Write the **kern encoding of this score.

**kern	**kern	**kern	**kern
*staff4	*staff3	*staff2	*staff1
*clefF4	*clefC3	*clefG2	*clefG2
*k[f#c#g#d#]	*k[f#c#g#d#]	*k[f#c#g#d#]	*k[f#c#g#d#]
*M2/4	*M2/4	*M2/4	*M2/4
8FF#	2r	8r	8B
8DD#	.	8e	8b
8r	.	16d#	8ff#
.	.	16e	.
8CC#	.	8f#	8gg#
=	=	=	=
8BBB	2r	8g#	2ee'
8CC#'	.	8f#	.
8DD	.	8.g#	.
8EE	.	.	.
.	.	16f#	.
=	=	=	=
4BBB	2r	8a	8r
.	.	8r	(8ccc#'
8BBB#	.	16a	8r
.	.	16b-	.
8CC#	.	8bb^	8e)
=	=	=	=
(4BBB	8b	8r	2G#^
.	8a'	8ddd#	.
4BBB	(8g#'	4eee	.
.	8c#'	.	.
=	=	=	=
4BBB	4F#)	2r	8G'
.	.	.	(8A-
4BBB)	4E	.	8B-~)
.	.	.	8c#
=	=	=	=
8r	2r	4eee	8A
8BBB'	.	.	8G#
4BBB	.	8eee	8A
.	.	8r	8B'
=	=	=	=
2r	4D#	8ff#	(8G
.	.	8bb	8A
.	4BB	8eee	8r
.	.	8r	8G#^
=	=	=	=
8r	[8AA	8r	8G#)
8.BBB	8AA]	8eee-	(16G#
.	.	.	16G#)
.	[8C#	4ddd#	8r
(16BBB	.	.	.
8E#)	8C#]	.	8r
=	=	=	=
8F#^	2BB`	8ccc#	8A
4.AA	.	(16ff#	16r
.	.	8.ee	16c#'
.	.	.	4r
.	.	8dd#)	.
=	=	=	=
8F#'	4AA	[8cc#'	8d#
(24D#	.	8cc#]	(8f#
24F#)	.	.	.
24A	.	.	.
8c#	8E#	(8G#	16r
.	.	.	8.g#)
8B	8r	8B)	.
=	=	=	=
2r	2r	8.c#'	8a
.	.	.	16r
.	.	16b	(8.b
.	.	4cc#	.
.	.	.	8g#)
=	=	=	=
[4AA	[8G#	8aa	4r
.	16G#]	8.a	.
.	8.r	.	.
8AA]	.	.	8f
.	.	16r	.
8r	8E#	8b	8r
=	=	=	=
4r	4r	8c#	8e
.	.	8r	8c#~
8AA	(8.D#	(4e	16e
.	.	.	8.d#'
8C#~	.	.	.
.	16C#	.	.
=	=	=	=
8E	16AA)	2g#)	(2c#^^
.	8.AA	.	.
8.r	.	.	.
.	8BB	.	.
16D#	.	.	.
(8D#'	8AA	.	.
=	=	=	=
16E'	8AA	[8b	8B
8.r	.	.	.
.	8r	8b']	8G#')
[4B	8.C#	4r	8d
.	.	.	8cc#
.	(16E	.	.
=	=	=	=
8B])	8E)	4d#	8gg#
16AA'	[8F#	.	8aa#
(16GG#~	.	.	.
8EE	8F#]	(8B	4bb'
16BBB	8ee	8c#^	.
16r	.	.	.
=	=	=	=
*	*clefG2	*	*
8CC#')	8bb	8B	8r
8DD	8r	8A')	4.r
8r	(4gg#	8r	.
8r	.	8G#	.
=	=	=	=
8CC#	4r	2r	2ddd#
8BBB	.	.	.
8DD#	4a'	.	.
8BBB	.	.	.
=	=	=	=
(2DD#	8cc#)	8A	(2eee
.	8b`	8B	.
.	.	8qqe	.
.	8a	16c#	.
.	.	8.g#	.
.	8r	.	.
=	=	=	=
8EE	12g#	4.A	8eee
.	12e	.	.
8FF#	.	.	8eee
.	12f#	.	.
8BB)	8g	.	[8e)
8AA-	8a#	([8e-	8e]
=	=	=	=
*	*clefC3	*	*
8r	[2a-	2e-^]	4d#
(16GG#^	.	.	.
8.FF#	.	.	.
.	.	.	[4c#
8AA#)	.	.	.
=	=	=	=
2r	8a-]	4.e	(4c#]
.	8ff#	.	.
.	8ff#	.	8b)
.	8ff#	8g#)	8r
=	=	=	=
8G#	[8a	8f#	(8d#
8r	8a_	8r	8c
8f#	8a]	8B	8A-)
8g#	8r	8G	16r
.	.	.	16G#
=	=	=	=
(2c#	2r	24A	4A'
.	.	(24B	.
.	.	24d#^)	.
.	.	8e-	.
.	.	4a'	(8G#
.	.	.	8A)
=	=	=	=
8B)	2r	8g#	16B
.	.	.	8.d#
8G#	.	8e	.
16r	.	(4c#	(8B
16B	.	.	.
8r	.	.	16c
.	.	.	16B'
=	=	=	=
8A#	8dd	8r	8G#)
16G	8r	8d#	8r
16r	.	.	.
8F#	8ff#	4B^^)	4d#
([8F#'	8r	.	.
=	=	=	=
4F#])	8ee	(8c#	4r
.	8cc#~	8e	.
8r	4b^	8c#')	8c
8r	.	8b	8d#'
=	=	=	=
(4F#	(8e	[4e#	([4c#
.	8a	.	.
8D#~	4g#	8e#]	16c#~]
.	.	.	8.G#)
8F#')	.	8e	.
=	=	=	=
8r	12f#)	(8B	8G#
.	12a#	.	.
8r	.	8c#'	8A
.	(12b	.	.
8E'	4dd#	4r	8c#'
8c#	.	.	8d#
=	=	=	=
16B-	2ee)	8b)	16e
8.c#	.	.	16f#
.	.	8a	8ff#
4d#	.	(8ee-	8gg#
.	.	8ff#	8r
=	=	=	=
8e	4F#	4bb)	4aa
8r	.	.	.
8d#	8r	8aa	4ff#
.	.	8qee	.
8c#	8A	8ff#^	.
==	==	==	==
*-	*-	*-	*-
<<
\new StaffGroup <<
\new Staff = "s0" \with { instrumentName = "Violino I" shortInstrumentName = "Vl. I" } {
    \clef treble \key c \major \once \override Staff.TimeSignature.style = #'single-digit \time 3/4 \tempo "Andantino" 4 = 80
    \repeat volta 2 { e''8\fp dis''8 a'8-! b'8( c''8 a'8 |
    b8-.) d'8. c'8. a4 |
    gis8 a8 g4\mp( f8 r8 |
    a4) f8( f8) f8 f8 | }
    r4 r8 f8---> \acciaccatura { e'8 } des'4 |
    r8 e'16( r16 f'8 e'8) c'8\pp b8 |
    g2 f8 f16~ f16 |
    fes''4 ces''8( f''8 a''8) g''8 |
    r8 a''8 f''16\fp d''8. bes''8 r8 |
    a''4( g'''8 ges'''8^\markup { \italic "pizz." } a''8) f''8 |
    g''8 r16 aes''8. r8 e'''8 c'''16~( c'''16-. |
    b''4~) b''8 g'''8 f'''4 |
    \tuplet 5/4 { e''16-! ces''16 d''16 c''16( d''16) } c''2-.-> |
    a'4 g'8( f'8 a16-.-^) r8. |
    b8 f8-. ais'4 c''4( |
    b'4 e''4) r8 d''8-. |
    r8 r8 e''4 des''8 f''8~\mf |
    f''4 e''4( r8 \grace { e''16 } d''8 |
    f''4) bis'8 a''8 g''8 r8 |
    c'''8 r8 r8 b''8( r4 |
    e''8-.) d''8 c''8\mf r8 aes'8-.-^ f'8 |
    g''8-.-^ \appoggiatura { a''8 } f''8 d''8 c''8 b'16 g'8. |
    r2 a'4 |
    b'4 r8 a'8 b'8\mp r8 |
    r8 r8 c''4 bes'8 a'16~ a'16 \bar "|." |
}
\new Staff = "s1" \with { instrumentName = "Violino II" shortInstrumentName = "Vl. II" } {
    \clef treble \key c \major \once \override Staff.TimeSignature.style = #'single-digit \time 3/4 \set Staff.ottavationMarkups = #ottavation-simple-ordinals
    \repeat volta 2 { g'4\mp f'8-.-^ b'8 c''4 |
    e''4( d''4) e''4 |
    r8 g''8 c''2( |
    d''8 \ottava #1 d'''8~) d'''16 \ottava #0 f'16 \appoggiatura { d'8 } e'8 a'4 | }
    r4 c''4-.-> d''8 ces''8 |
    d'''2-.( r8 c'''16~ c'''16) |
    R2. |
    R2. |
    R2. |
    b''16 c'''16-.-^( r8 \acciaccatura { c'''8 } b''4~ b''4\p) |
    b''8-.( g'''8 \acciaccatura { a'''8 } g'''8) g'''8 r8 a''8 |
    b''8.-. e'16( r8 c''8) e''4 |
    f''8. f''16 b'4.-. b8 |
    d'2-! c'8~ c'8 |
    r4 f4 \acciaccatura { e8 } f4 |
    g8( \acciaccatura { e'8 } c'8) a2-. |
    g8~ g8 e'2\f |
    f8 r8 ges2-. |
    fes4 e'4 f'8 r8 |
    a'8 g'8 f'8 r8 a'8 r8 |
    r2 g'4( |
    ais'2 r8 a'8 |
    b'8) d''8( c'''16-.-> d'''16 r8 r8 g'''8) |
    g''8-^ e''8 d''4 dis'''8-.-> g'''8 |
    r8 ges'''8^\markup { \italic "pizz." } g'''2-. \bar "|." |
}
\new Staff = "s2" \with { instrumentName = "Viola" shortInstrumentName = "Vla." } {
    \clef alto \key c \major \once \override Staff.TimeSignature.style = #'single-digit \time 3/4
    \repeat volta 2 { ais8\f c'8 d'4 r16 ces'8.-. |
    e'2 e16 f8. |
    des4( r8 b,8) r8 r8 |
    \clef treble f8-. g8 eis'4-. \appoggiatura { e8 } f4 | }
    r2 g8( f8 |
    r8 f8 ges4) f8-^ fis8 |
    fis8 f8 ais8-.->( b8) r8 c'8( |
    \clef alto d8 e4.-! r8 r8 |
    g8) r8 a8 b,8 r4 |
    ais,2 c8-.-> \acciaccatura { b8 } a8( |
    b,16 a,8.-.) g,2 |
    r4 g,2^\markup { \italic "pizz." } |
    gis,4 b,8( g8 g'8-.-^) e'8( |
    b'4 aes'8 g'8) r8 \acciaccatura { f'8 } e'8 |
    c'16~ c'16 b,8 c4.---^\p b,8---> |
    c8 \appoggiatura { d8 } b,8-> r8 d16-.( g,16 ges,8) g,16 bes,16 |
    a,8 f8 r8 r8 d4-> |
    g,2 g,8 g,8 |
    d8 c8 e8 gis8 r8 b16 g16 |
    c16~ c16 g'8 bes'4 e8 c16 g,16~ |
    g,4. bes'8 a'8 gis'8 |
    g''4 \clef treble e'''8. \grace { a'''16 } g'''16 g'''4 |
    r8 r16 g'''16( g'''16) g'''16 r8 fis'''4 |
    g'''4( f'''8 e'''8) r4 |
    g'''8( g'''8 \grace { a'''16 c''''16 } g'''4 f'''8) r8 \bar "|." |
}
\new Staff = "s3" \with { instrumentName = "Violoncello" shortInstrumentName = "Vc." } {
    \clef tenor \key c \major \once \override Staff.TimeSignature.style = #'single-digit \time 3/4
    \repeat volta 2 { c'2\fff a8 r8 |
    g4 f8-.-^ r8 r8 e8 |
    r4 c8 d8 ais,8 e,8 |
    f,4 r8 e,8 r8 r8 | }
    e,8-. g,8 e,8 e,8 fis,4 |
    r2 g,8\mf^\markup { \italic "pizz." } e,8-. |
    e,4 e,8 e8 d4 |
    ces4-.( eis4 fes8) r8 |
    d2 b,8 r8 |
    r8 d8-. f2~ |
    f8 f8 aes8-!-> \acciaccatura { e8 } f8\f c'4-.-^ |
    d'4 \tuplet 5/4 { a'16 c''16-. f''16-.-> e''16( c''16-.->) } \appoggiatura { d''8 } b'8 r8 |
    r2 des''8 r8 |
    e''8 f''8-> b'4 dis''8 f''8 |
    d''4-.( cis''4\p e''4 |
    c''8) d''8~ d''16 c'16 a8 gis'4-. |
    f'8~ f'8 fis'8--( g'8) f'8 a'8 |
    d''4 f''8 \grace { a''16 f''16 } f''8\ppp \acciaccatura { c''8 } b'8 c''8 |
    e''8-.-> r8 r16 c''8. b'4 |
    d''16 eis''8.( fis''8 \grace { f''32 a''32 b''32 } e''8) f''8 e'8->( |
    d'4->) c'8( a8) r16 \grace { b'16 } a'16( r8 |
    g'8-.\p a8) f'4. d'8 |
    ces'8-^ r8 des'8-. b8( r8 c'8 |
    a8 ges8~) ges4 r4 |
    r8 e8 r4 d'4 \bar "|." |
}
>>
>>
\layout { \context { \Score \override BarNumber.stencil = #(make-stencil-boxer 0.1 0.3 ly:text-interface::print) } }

Directions for this task -> Find each line in the entries above that contains the string "major" and copy it out. Case counts.

Response for this exercise ->
    \clef treble \key c \major \once \override Staff.TimeSignature.style = #'single-digit \time 3/4 \tempo "Andantino" 4 = 80
    \clef treble \key c \major \once \override Staff.TimeSignature.style = #'single-digit \time 3/4 \set Staff.ottavationMarkups = #ottavation-simple-ordinals
    \clef alto \key c \major \once \override Staff.TimeSignature.style = #'single-digit \time 3/4
    \clef tenor \key c \major \once \override Staff.TimeSignature.style = #'single-digit \time 3/4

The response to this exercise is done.